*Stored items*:
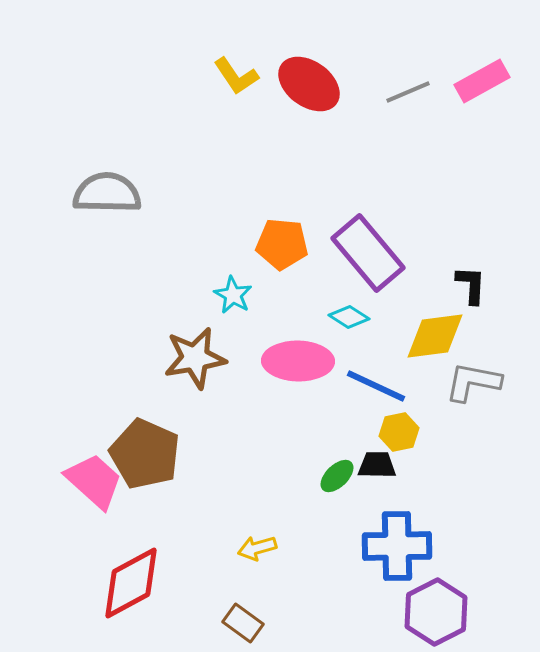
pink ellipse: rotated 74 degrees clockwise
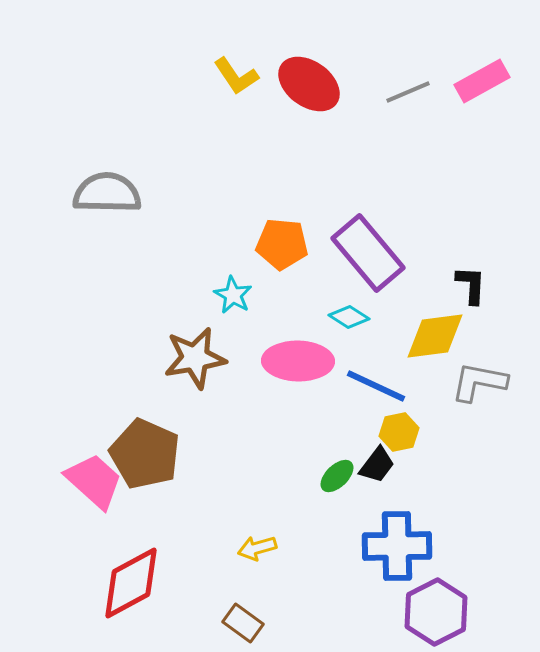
gray L-shape: moved 6 px right
black trapezoid: rotated 126 degrees clockwise
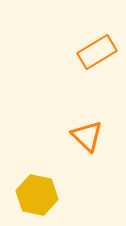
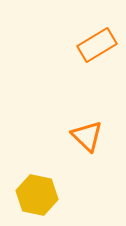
orange rectangle: moved 7 px up
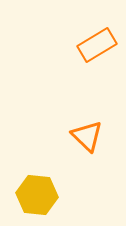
yellow hexagon: rotated 6 degrees counterclockwise
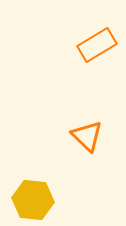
yellow hexagon: moved 4 px left, 5 px down
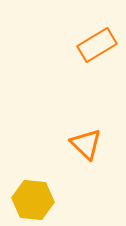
orange triangle: moved 1 px left, 8 px down
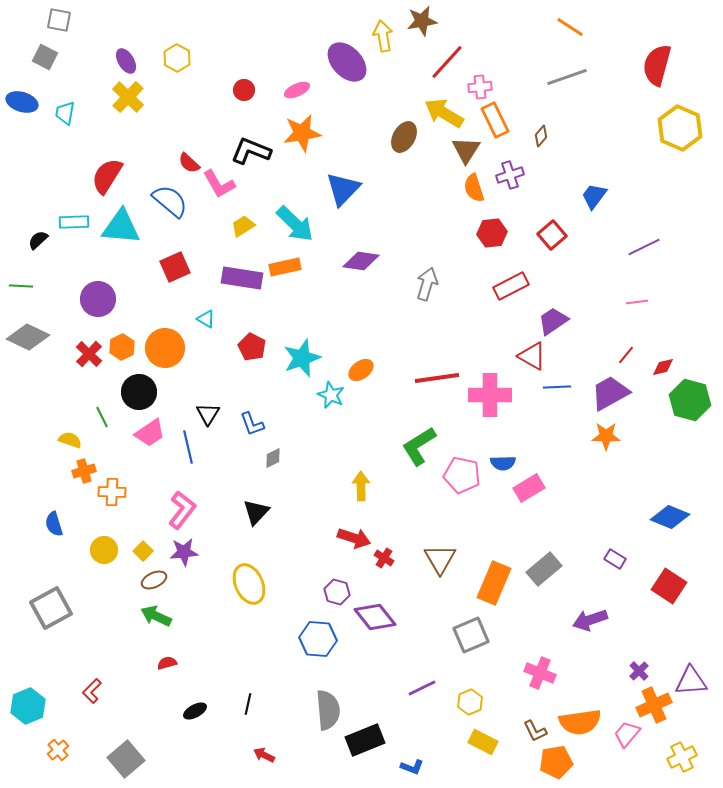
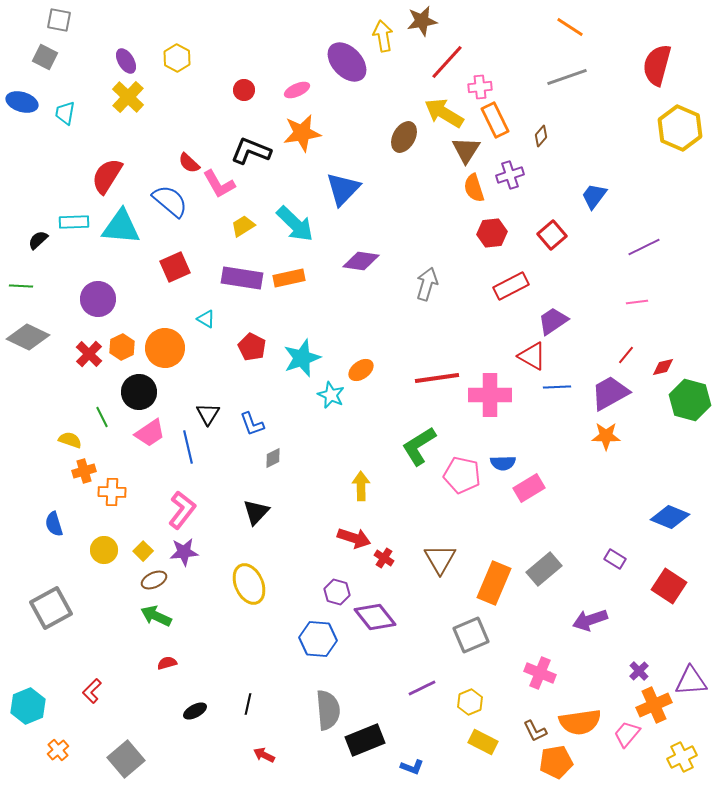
orange rectangle at (285, 267): moved 4 px right, 11 px down
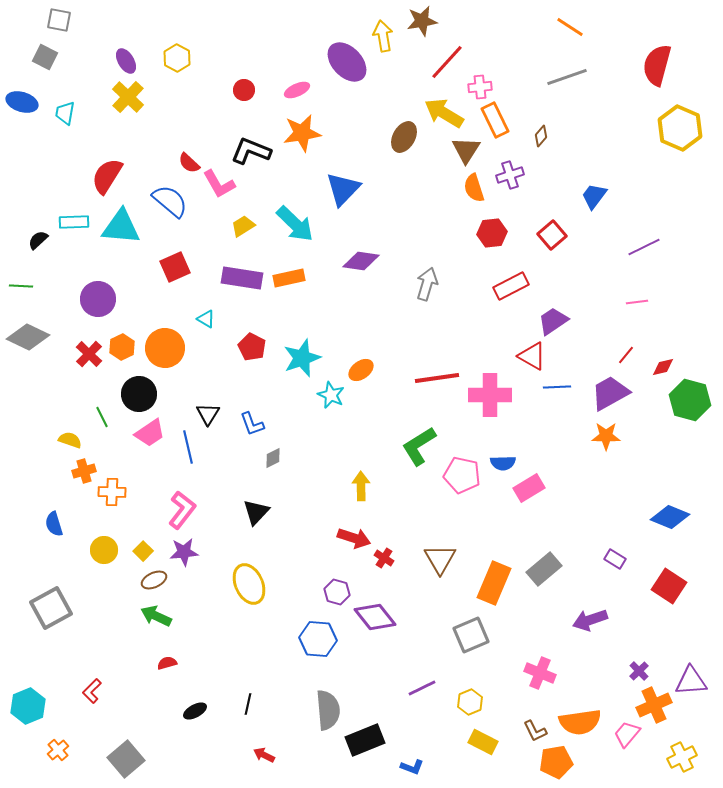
black circle at (139, 392): moved 2 px down
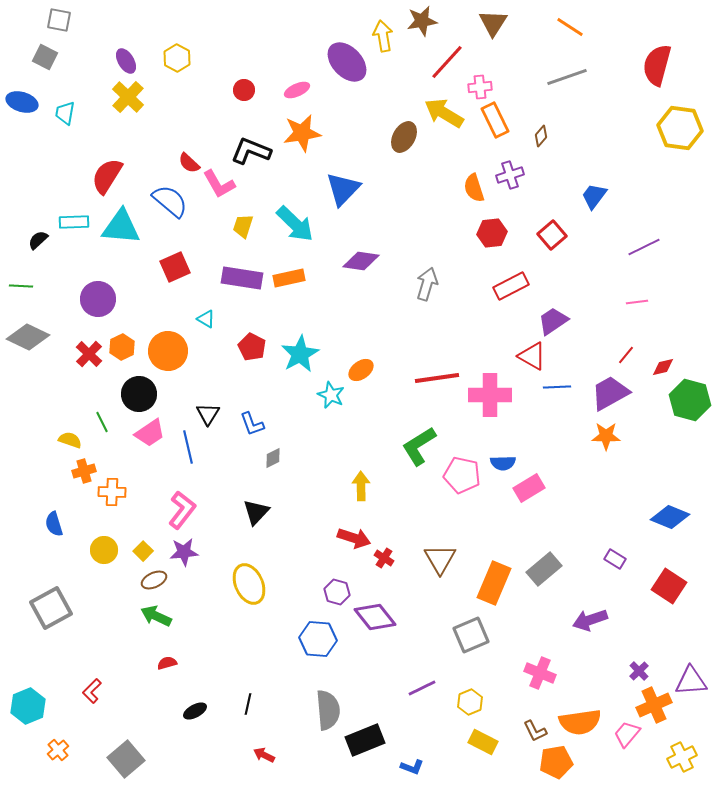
yellow hexagon at (680, 128): rotated 15 degrees counterclockwise
brown triangle at (466, 150): moved 27 px right, 127 px up
yellow trapezoid at (243, 226): rotated 40 degrees counterclockwise
orange circle at (165, 348): moved 3 px right, 3 px down
cyan star at (302, 358): moved 2 px left, 4 px up; rotated 9 degrees counterclockwise
green line at (102, 417): moved 5 px down
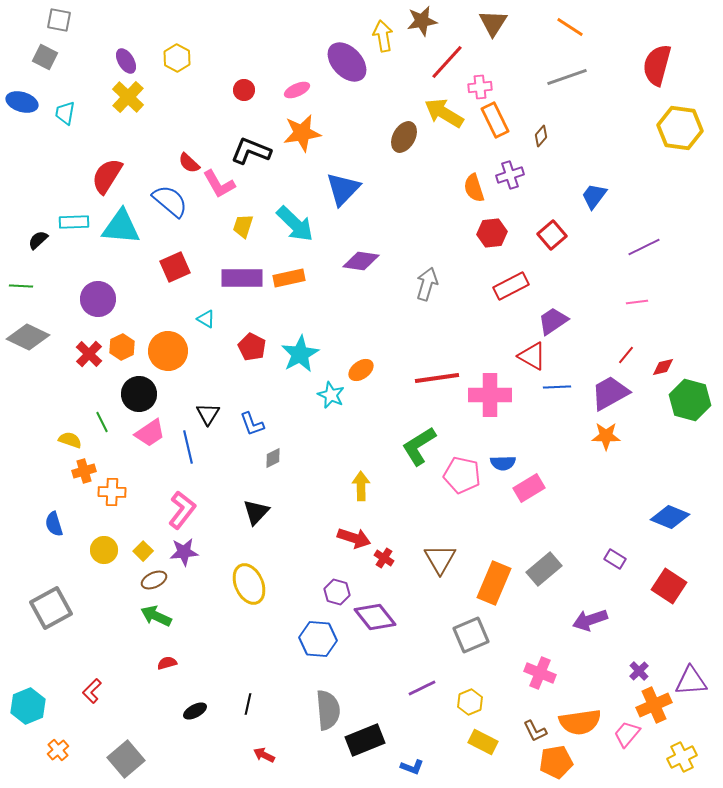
purple rectangle at (242, 278): rotated 9 degrees counterclockwise
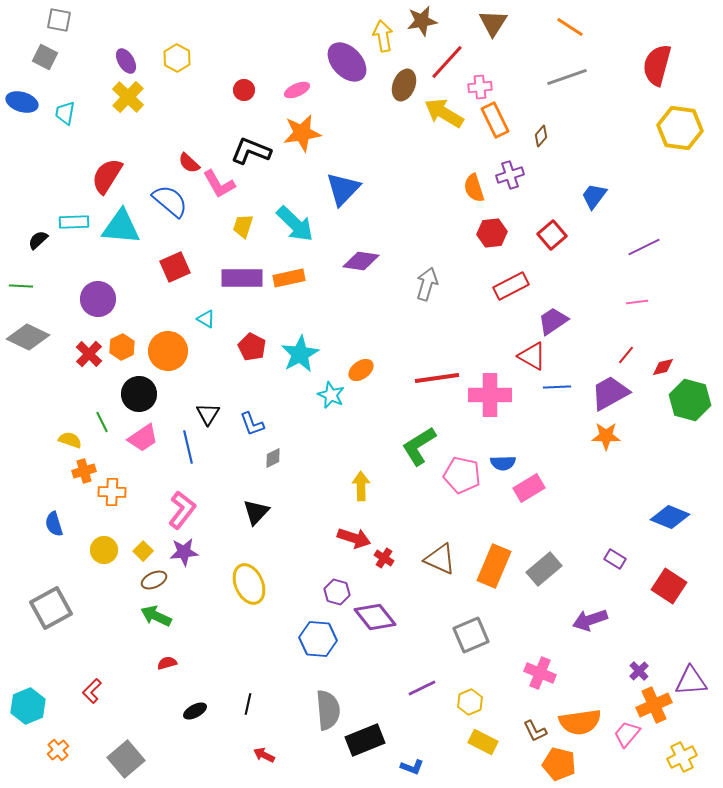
brown ellipse at (404, 137): moved 52 px up; rotated 8 degrees counterclockwise
pink trapezoid at (150, 433): moved 7 px left, 5 px down
brown triangle at (440, 559): rotated 36 degrees counterclockwise
orange rectangle at (494, 583): moved 17 px up
orange pentagon at (556, 762): moved 3 px right, 2 px down; rotated 24 degrees clockwise
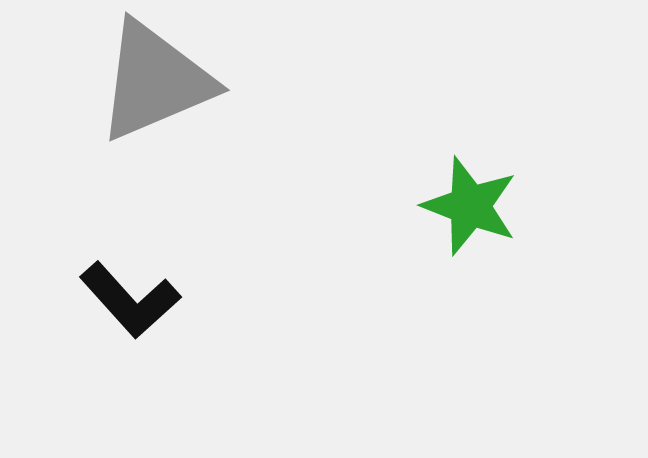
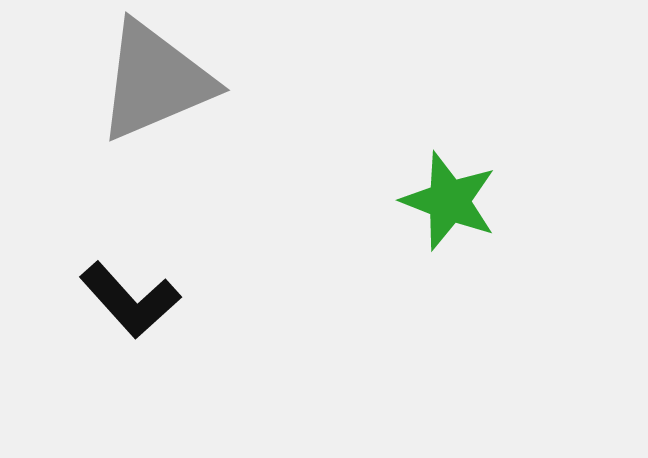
green star: moved 21 px left, 5 px up
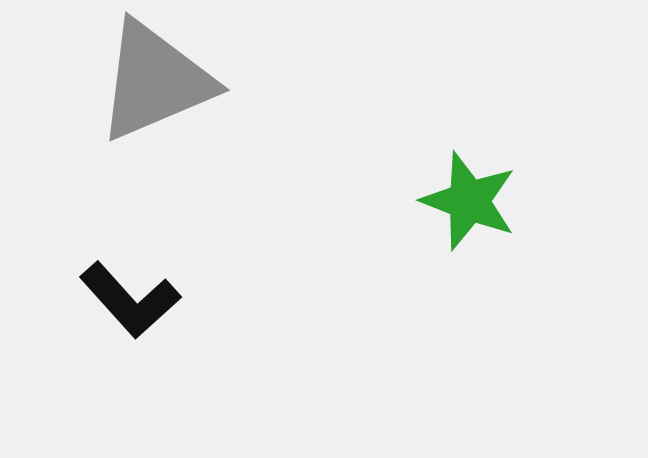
green star: moved 20 px right
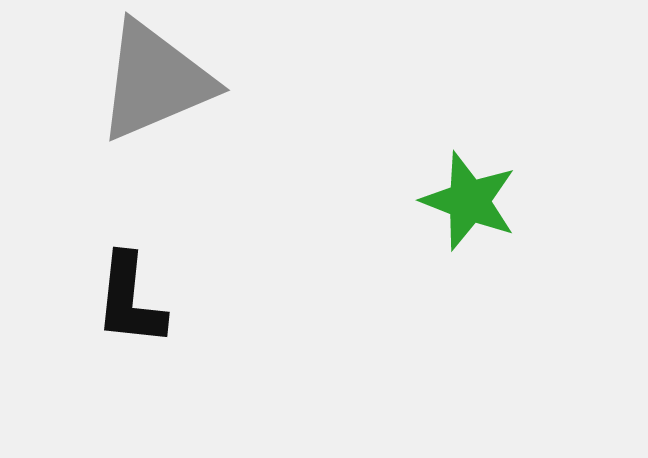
black L-shape: rotated 48 degrees clockwise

*Job*: Copy every row above word for word, leaving out the pictures.

*Full output*:
pink ellipse: rotated 74 degrees clockwise
gray L-shape: moved 6 px right
black trapezoid: rotated 126 degrees clockwise
orange rectangle: moved 7 px up
yellow hexagon: rotated 6 degrees counterclockwise
yellow hexagon: moved 4 px left, 5 px down
orange triangle: moved 1 px left, 8 px down
orange rectangle at (285, 267): moved 4 px right, 11 px down
black circle at (139, 392): moved 2 px down
yellow hexagon at (680, 128): rotated 15 degrees counterclockwise
brown triangle at (466, 150): moved 27 px right, 127 px up
yellow trapezoid at (243, 226): rotated 40 degrees counterclockwise
orange circle at (165, 348): moved 3 px right, 3 px down
cyan star at (302, 358): moved 2 px left, 4 px up; rotated 9 degrees counterclockwise
green line at (102, 417): moved 5 px down
purple rectangle at (242, 278): rotated 9 degrees counterclockwise
brown ellipse at (404, 137): moved 52 px up; rotated 8 degrees counterclockwise
pink trapezoid at (150, 433): moved 7 px left, 5 px down
brown triangle at (440, 559): rotated 36 degrees counterclockwise
orange rectangle at (494, 583): moved 17 px up
orange pentagon at (556, 762): moved 3 px right, 2 px down; rotated 24 degrees clockwise
green star: moved 21 px left, 5 px up
green star: moved 20 px right
black L-shape: rotated 48 degrees clockwise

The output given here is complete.